## TASK INPUTS

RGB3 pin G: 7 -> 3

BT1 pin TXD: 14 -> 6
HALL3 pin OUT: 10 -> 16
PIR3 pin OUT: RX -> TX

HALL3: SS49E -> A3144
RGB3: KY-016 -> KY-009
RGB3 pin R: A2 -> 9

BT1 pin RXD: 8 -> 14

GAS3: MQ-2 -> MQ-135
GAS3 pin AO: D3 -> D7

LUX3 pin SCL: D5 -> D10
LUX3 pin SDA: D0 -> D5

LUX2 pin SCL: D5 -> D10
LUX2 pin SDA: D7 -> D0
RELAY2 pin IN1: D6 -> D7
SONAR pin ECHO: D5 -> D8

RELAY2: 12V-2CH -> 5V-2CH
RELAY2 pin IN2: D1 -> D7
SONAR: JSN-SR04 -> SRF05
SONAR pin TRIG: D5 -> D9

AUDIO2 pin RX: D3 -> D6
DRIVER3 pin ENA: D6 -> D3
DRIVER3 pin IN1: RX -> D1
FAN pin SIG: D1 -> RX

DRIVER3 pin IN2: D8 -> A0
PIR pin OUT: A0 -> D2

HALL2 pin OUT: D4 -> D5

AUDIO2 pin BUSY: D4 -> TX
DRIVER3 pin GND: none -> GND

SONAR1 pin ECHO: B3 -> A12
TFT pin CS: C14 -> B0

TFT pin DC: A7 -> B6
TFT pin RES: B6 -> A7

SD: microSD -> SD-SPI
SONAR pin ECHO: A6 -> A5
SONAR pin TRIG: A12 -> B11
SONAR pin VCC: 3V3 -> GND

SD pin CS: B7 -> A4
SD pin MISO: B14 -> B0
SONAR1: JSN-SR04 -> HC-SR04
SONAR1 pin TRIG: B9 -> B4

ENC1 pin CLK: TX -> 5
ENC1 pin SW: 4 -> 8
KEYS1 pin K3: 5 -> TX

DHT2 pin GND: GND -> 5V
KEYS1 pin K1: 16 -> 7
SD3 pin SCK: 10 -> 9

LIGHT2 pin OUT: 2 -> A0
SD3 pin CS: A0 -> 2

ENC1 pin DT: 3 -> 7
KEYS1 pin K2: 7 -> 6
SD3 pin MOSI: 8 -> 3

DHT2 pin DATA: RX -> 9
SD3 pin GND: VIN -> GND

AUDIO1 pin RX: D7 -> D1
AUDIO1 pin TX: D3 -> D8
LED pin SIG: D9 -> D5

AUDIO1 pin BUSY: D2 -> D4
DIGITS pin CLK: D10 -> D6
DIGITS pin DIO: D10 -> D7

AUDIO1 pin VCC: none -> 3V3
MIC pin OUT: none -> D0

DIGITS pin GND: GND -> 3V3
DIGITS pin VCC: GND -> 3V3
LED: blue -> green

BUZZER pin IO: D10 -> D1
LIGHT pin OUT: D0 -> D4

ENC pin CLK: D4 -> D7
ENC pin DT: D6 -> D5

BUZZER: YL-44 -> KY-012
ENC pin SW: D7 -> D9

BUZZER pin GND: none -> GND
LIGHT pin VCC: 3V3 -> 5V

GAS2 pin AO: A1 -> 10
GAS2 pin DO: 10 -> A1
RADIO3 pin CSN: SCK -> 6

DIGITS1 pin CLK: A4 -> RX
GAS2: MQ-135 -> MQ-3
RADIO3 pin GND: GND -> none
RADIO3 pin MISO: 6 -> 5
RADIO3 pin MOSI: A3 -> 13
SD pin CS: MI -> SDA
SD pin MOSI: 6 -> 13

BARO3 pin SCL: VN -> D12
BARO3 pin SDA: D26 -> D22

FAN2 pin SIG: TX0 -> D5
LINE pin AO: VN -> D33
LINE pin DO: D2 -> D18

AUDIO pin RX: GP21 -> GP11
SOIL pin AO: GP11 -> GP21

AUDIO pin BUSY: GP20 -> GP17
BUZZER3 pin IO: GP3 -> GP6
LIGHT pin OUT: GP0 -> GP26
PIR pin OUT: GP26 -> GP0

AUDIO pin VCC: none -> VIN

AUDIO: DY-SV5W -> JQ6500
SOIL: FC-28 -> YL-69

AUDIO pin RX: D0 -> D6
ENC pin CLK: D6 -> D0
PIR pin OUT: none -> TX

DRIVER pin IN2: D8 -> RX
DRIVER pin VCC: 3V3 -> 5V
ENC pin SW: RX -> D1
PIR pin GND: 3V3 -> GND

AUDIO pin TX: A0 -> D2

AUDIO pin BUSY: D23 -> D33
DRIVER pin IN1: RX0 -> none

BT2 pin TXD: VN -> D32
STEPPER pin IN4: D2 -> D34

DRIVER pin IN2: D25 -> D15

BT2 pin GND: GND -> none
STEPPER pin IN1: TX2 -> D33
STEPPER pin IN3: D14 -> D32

## PROBLEM TO WORK ON
Quote all of the entries exactly as they appear.

## EXERCISE SOLUTION
RGB3 pin G: 7 -> 3

BT1 pin TXD: 14 -> 6
HALL3 pin OUT: 10 -> 16
PIR3 pin OUT: RX -> TX

HALL3: SS49E -> A3144
RGB3: KY-016 -> KY-009
RGB3 pin R: A2 -> 9

BT1 pin RXD: 8 -> 14

GAS3: MQ-2 -> MQ-135
GAS3 pin AO: D3 -> D7

LUX3 pin SCL: D5 -> D10
LUX3 pin SDA: D0 -> D5

LUX2 pin SCL: D5 -> D10
LUX2 pin SDA: D7 -> D0
RELAY2 pin IN1: D6 -> D7
SONAR pin ECHO: D5 -> D8

RELAY2: 12V-2CH -> 5V-2CH
RELAY2 pin IN2: D1 -> D7
SONAR: JSN-SR04 -> SRF05
SONAR pin TRIG: D5 -> D9

AUDIO2 pin RX: D3 -> D6
DRIVER3 pin ENA: D6 -> D3
DRIVER3 pin IN1: RX -> D1
FAN pin SIG: D1 -> RX

DRIVER3 pin IN2: D8 -> A0
PIR pin OUT: A0 -> D2

HALL2 pin OUT: D4 -> D5

AUDIO2 pin BUSY: D4 -> TX
DRIVER3 pin GND: none -> GND

SONAR1 pin ECHO: B3 -> A12
TFT pin CS: C14 -> B0

TFT pin DC: A7 -> B6
TFT pin RES: B6 -> A7

SD: microSD -> SD-SPI
SONAR pin ECHO: A6 -> A5
SONAR pin TRIG: A12 -> B11
SONAR pin VCC: 3V3 -> GND

SD pin CS: B7 -> A4
SD pin MISO: B14 -> B0
SONAR1: JSN-SR04 -> HC-SR04
SONAR1 pin TRIG: B9 -> B4

ENC1 pin CLK: TX -> 5
ENC1 pin SW: 4 -> 8
KEYS1 pin K3: 5 -> TX

DHT2 pin GND: GND -> 5V
KEYS1 pin K1: 16 -> 7
SD3 pin SCK: 10 -> 9

LIGHT2 pin OUT: 2 -> A0
SD3 pin CS: A0 -> 2

ENC1 pin DT: 3 -> 7
KEYS1 pin K2: 7 -> 6
SD3 pin MOSI: 8 -> 3

DHT2 pin DATA: RX -> 9
SD3 pin GND: VIN -> GND

AUDIO1 pin RX: D7 -> D1
AUDIO1 pin TX: D3 -> D8
LED pin SIG: D9 -> D5

AUDIO1 pin BUSY: D2 -> D4
DIGITS pin CLK: D10 -> D6
DIGITS pin DIO: D10 -> D7

AUDIO1 pin VCC: none -> 3V3
MIC pin OUT: none -> D0

DIGITS pin GND: GND -> 3V3
DIGITS pin VCC: GND -> 3V3
LED: blue -> green

BUZZER pin IO: D10 -> D1
LIGHT pin OUT: D0 -> D4

ENC pin CLK: D4 -> D7
ENC pin DT: D6 -> D5

BUZZER: YL-44 -> KY-012
ENC pin SW: D7 -> D9

BUZZER pin GND: none -> GND
LIGHT pin VCC: 3V3 -> 5V

GAS2 pin AO: A1 -> 10
GAS2 pin DO: 10 -> A1
RADIO3 pin CSN: SCK -> 6

DIGITS1 pin CLK: A4 -> RX
GAS2: MQ-135 -> MQ-3
RADIO3 pin GND: GND -> none
RADIO3 pin MISO: 6 -> 5
RADIO3 pin MOSI: A3 -> 13
SD pin CS: MI -> SDA
SD pin MOSI: 6 -> 13

BARO3 pin SCL: VN -> D12
BARO3 pin SDA: D26 -> D22

FAN2 pin SIG: TX0 -> D5
LINE pin AO: VN -> D33
LINE pin DO: D2 -> D18

AUDIO pin RX: GP21 -> GP11
SOIL pin AO: GP11 -> GP21

AUDIO pin BUSY: GP20 -> GP17
BUZZER3 pin IO: GP3 -> GP6
LIGHT pin OUT: GP0 -> GP26
PIR pin OUT: GP26 -> GP0

AUDIO pin VCC: none -> VIN

AUDIO: DY-SV5W -> JQ6500
SOIL: FC-28 -> YL-69

AUDIO pin RX: D0 -> D6
ENC pin CLK: D6 -> D0
PIR pin OUT: none -> TX

DRIVER pin IN2: D8 -> RX
DRIVER pin VCC: 3V3 -> 5V
ENC pin SW: RX -> D1
PIR pin GND: 3V3 -> GND

AUDIO pin TX: A0 -> D2

AUDIO pin BUSY: D23 -> D33
DRIVER pin IN1: RX0 -> none

BT2 pin TXD: VN -> D32
STEPPER pin IN4: D2 -> D34

DRIVER pin IN2: D25 -> D15

BT2 pin GND: GND -> none
STEPPER pin IN1: TX2 -> D33
STEPPER pin IN3: D14 -> D32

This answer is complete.